What to produce: Throughout the listing below, copy each line containing "minus".

[Data supplied Boundary: Start]

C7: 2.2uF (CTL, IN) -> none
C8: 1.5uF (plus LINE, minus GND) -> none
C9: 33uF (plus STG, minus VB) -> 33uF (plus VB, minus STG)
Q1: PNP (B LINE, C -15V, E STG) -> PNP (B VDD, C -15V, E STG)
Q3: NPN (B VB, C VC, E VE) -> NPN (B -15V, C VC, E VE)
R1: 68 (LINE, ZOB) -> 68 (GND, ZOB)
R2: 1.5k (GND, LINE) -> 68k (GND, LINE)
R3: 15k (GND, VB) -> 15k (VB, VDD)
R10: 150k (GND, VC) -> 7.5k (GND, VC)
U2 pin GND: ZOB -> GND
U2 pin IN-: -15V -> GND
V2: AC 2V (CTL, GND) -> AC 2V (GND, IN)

[Data supplied Boundary: End]

Expected answer:
C8: 1.5uF (plus LINE, minus GND) -> none
C9: 33uF (plus STG, minus VB) -> 33uF (plus VB, minus STG)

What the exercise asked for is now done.